What is being asked → Lines after the one containing "U1 pin IN-: GND -> n10" are to be omitted; print exactly each line from the start of the records up to and including it.

Source data →

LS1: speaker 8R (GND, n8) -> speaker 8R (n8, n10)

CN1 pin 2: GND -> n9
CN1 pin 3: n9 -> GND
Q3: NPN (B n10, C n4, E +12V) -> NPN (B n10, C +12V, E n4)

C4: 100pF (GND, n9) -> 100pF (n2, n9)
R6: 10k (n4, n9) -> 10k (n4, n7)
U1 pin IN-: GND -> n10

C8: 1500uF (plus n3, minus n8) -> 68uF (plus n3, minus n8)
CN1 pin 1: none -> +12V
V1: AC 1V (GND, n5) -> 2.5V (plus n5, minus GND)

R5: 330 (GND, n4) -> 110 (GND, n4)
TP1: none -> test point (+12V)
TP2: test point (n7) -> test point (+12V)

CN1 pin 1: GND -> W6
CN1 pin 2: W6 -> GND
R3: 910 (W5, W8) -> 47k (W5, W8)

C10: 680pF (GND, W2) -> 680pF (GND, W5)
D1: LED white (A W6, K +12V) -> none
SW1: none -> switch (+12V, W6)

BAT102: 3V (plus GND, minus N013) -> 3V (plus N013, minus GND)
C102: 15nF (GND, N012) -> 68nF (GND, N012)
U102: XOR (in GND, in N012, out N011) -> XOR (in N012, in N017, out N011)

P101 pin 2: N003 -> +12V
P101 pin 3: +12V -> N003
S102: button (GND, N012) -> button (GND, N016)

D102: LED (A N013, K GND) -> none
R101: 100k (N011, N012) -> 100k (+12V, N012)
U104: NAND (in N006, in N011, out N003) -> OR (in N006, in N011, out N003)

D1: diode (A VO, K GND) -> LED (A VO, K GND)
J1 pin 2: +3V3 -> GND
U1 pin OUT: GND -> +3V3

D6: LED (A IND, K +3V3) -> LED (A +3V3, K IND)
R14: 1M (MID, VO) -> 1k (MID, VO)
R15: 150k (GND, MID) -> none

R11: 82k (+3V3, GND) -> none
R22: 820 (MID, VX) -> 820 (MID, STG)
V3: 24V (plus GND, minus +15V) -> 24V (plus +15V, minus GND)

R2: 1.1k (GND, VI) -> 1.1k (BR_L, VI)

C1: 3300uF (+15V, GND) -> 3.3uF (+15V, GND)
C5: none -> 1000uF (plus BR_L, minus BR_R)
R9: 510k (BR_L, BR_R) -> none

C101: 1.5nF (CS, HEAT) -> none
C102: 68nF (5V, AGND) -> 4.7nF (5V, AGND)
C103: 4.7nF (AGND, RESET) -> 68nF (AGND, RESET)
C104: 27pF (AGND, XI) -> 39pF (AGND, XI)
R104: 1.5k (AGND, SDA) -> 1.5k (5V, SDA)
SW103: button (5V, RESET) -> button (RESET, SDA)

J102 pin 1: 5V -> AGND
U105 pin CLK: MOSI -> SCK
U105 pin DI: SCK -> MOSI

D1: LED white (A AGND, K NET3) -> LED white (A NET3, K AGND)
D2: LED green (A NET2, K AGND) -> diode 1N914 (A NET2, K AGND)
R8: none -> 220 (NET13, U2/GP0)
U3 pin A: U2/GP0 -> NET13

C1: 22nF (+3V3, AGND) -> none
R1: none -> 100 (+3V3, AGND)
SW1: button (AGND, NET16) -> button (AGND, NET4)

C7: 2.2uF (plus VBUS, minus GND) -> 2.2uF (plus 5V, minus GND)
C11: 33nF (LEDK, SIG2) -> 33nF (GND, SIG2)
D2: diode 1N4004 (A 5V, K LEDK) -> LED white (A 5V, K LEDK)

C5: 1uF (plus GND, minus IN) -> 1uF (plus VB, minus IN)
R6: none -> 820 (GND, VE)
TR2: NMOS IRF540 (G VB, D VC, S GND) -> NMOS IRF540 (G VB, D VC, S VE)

Task result →
LS1: speaker 8R (GND, n8) -> speaker 8R (n8, n10)

CN1 pin 2: GND -> n9
CN1 pin 3: n9 -> GND
Q3: NPN (B n10, C n4, E +12V) -> NPN (B n10, C +12V, E n4)

C4: 100pF (GND, n9) -> 100pF (n2, n9)
R6: 10k (n4, n9) -> 10k (n4, n7)
U1 pin IN-: GND -> n10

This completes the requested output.